[start of The data]
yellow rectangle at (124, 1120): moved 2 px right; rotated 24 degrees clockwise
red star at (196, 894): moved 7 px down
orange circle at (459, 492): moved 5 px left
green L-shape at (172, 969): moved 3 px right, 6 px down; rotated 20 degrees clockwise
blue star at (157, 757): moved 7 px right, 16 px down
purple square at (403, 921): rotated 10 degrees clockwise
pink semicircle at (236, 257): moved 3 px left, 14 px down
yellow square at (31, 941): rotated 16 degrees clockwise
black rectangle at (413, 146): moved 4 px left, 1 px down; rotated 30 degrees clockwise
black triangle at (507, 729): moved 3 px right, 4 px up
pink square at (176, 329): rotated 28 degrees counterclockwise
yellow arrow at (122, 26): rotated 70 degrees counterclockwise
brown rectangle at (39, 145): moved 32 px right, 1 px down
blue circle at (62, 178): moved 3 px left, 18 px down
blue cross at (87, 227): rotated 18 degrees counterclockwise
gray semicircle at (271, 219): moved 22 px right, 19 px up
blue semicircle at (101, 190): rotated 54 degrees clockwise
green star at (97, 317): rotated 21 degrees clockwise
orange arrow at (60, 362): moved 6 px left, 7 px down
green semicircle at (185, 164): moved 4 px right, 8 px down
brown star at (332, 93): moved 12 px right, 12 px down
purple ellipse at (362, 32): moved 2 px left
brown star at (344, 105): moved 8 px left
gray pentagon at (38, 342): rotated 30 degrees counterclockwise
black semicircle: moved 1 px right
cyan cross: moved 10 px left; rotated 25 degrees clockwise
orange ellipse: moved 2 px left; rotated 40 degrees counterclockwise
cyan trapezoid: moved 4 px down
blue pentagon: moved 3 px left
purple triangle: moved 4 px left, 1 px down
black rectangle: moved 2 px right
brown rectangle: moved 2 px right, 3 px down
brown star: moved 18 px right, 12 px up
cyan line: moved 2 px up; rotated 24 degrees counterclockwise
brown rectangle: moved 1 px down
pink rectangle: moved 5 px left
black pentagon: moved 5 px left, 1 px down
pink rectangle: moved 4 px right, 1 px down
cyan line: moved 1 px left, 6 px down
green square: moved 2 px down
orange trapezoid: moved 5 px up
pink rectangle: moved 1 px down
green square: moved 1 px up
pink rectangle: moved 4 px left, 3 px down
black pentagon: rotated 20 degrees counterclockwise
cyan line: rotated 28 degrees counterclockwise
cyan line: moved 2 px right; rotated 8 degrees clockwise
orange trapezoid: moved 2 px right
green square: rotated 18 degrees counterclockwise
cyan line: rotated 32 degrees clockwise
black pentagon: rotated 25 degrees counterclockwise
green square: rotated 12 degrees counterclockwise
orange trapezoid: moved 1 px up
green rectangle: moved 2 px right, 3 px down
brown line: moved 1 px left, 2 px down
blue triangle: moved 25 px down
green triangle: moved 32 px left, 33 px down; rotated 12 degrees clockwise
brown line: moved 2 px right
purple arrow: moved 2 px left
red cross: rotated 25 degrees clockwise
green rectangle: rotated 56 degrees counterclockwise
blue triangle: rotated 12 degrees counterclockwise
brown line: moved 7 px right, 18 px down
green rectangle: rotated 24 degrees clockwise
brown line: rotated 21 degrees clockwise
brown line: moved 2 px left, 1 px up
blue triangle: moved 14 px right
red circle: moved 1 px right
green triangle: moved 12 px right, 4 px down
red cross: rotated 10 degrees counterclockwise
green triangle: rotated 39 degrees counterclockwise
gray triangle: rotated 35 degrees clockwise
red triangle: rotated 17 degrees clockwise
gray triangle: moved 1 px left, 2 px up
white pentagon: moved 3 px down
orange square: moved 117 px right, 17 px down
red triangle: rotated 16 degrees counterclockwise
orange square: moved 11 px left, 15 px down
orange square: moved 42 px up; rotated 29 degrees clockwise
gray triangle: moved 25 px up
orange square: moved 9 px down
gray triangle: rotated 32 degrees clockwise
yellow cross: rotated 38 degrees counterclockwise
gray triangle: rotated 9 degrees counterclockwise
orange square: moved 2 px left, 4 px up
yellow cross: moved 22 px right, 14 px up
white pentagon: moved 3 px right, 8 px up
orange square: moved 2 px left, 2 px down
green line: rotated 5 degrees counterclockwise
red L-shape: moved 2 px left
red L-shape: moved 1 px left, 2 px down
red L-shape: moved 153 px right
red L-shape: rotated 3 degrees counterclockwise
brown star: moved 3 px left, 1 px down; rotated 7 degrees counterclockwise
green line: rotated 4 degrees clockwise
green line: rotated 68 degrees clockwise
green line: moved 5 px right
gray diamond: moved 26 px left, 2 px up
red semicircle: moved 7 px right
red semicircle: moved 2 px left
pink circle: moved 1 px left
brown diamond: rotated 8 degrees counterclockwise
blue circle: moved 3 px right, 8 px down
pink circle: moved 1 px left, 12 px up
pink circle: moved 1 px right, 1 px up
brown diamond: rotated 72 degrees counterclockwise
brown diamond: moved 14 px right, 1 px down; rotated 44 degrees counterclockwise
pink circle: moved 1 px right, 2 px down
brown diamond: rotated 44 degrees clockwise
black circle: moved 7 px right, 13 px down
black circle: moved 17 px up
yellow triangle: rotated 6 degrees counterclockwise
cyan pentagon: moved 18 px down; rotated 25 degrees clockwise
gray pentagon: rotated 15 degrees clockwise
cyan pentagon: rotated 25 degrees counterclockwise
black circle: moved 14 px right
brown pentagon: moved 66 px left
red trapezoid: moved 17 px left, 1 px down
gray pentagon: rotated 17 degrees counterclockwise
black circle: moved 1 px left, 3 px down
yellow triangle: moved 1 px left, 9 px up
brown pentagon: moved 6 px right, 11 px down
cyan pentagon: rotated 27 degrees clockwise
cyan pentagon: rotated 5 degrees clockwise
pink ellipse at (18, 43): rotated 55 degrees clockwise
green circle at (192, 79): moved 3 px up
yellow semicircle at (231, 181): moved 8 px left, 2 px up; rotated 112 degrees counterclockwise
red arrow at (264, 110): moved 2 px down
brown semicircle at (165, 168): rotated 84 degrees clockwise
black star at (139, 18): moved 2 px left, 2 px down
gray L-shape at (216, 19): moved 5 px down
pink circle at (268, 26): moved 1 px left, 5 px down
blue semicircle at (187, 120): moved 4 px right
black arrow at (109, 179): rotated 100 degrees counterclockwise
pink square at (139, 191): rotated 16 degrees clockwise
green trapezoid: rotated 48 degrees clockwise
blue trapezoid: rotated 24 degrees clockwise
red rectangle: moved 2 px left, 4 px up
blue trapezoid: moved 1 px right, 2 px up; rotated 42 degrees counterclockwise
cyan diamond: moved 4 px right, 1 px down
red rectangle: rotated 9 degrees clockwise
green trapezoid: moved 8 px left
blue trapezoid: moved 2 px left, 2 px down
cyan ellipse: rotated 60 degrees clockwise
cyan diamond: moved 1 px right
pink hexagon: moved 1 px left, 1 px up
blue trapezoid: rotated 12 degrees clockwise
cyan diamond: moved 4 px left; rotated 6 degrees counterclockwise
[end of The data]
▸ What is needed
Please locate every line in the listing above that contains the word "shape" and copy each of those lines.

▸ Answer to the exercise
green L-shape at (172, 969): moved 3 px right, 6 px down; rotated 20 degrees clockwise
red L-shape: moved 2 px left
red L-shape: moved 1 px left, 2 px down
red L-shape: moved 153 px right
red L-shape: rotated 3 degrees counterclockwise
gray L-shape at (216, 19): moved 5 px down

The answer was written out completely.